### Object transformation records
▼
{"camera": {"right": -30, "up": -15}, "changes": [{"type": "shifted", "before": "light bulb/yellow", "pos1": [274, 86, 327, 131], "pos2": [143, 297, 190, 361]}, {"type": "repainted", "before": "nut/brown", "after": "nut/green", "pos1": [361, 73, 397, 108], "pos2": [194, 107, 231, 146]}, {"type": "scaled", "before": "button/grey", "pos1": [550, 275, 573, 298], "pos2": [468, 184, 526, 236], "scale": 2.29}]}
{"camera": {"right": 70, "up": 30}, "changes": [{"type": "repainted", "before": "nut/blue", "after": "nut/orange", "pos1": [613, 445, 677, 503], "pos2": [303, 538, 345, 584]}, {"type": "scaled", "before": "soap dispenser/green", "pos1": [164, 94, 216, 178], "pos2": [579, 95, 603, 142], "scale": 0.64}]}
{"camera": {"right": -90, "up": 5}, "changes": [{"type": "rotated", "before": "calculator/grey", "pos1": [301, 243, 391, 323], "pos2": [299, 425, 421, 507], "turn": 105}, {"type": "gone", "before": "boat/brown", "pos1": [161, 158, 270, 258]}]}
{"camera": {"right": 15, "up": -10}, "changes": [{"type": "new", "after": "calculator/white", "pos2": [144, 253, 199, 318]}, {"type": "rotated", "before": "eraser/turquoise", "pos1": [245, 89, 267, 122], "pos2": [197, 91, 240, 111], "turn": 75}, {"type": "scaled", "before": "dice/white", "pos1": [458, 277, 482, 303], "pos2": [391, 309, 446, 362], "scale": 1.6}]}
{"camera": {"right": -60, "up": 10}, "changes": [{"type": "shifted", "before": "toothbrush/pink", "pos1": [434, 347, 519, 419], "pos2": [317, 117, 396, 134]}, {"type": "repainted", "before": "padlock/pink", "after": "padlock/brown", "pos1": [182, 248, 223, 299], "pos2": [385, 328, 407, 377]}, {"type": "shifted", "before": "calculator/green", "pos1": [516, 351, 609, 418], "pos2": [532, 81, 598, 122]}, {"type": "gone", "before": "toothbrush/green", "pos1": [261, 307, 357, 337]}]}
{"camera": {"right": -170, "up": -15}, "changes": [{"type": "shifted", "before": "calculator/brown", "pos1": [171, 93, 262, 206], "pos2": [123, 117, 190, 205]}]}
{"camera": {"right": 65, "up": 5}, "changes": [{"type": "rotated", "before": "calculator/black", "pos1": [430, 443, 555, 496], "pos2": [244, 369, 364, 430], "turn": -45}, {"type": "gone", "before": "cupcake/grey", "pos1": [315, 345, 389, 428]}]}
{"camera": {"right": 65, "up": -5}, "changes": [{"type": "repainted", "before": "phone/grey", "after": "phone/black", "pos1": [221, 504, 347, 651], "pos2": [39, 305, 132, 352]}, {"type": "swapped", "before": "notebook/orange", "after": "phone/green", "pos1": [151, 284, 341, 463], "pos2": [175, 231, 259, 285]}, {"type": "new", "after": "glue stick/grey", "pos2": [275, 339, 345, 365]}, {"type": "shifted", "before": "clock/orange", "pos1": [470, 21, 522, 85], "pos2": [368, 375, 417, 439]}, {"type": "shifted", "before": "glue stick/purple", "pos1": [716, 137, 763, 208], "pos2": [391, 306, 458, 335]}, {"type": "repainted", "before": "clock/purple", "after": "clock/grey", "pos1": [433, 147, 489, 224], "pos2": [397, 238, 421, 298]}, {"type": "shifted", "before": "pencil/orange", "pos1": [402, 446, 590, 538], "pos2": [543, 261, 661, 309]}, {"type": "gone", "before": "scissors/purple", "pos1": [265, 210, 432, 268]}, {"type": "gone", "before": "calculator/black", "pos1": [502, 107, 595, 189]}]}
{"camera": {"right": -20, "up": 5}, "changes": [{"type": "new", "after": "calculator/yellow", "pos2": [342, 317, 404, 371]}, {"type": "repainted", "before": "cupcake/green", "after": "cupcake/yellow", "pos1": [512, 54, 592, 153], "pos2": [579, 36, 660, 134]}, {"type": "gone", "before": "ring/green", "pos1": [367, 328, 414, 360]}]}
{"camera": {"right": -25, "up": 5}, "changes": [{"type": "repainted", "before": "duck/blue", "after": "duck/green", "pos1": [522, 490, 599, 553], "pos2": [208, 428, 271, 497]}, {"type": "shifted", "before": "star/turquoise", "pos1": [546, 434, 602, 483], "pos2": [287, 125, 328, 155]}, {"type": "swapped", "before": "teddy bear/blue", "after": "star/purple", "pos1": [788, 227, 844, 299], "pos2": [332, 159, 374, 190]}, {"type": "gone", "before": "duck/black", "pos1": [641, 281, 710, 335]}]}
▲
### What is required
Copy down the entries exactly, leaving out no line.

### Answer to the exercise
{"camera": {"right": -30, "up": -15}, "changes": [{"type": "shifted", "before": "light bulb/yellow", "pos1": [274, 86, 327, 131], "pos2": [143, 297, 190, 361]}, {"type": "repainted", "before": "nut/brown", "after": "nut/green", "pos1": [361, 73, 397, 108], "pos2": [194, 107, 231, 146]}, {"type": "scaled", "before": "button/grey", "pos1": [550, 275, 573, 298], "pos2": [468, 184, 526, 236], "scale": 2.29}]}
{"camera": {"right": 70, "up": 30}, "changes": [{"type": "repainted", "before": "nut/blue", "after": "nut/orange", "pos1": [613, 445, 677, 503], "pos2": [303, 538, 345, 584]}, {"type": "scaled", "before": "soap dispenser/green", "pos1": [164, 94, 216, 178], "pos2": [579, 95, 603, 142], "scale": 0.64}]}
{"camera": {"right": -90, "up": 5}, "changes": [{"type": "rotated", "before": "calculator/grey", "pos1": [301, 243, 391, 323], "pos2": [299, 425, 421, 507], "turn": 105}, {"type": "gone", "before": "boat/brown", "pos1": [161, 158, 270, 258]}]}
{"camera": {"right": 15, "up": -10}, "changes": [{"type": "new", "after": "calculator/white", "pos2": [144, 253, 199, 318]}, {"type": "rotated", "before": "eraser/turquoise", "pos1": [245, 89, 267, 122], "pos2": [197, 91, 240, 111], "turn": 75}, {"type": "scaled", "before": "dice/white", "pos1": [458, 277, 482, 303], "pos2": [391, 309, 446, 362], "scale": 1.6}]}
{"camera": {"right": -60, "up": 10}, "changes": [{"type": "shifted", "before": "toothbrush/pink", "pos1": [434, 347, 519, 419], "pos2": [317, 117, 396, 134]}, {"type": "repainted", "before": "padlock/pink", "after": "padlock/brown", "pos1": [182, 248, 223, 299], "pos2": [385, 328, 407, 377]}, {"type": "shifted", "before": "calculator/green", "pos1": [516, 351, 609, 418], "pos2": [532, 81, 598, 122]}, {"type": "gone", "before": "toothbrush/green", "pos1": [261, 307, 357, 337]}]}
{"camera": {"right": -170, "up": -15}, "changes": [{"type": "shifted", "before": "calculator/brown", "pos1": [171, 93, 262, 206], "pos2": [123, 117, 190, 205]}]}
{"camera": {"right": 65, "up": 5}, "changes": [{"type": "rotated", "before": "calculator/black", "pos1": [430, 443, 555, 496], "pos2": [244, 369, 364, 430], "turn": -45}, {"type": "gone", "before": "cupcake/grey", "pos1": [315, 345, 389, 428]}]}
{"camera": {"right": 65, "up": -5}, "changes": [{"type": "repainted", "before": "phone/grey", "after": "phone/black", "pos1": [221, 504, 347, 651], "pos2": [39, 305, 132, 352]}, {"type": "swapped", "before": "notebook/orange", "after": "phone/green", "pos1": [151, 284, 341, 463], "pos2": [175, 231, 259, 285]}, {"type": "new", "after": "glue stick/grey", "pos2": [275, 339, 345, 365]}, {"type": "shifted", "before": "clock/orange", "pos1": [470, 21, 522, 85], "pos2": [368, 375, 417, 439]}, {"type": "shifted", "before": "glue stick/purple", "pos1": [716, 137, 763, 208], "pos2": [391, 306, 458, 335]}, {"type": "repainted", "before": "clock/purple", "after": "clock/grey", "pos1": [433, 147, 489, 224], "pos2": [397, 238, 421, 298]}, {"type": "shifted", "before": "pencil/orange", "pos1": [402, 446, 590, 538], "pos2": [543, 261, 661, 309]}, {"type": "gone", "before": "scissors/purple", "pos1": [265, 210, 432, 268]}, {"type": "gone", "before": "calculator/black", "pos1": [502, 107, 595, 189]}]}
{"camera": {"right": -20, "up": 5}, "changes": [{"type": "new", "after": "calculator/yellow", "pos2": [342, 317, 404, 371]}, {"type": "repainted", "before": "cupcake/green", "after": "cupcake/yellow", "pos1": [512, 54, 592, 153], "pos2": [579, 36, 660, 134]}, {"type": "gone", "before": "ring/green", "pos1": [367, 328, 414, 360]}]}
{"camera": {"right": -25, "up": 5}, "changes": [{"type": "repainted", "before": "duck/blue", "after": "duck/green", "pos1": [522, 490, 599, 553], "pos2": [208, 428, 271, 497]}, {"type": "shifted", "before": "star/turquoise", "pos1": [546, 434, 602, 483], "pos2": [287, 125, 328, 155]}, {"type": "swapped", "before": "teddy bear/blue", "after": "star/purple", "pos1": [788, 227, 844, 299], "pos2": [332, 159, 374, 190]}, {"type": "gone", "before": "duck/black", "pos1": [641, 281, 710, 335]}]}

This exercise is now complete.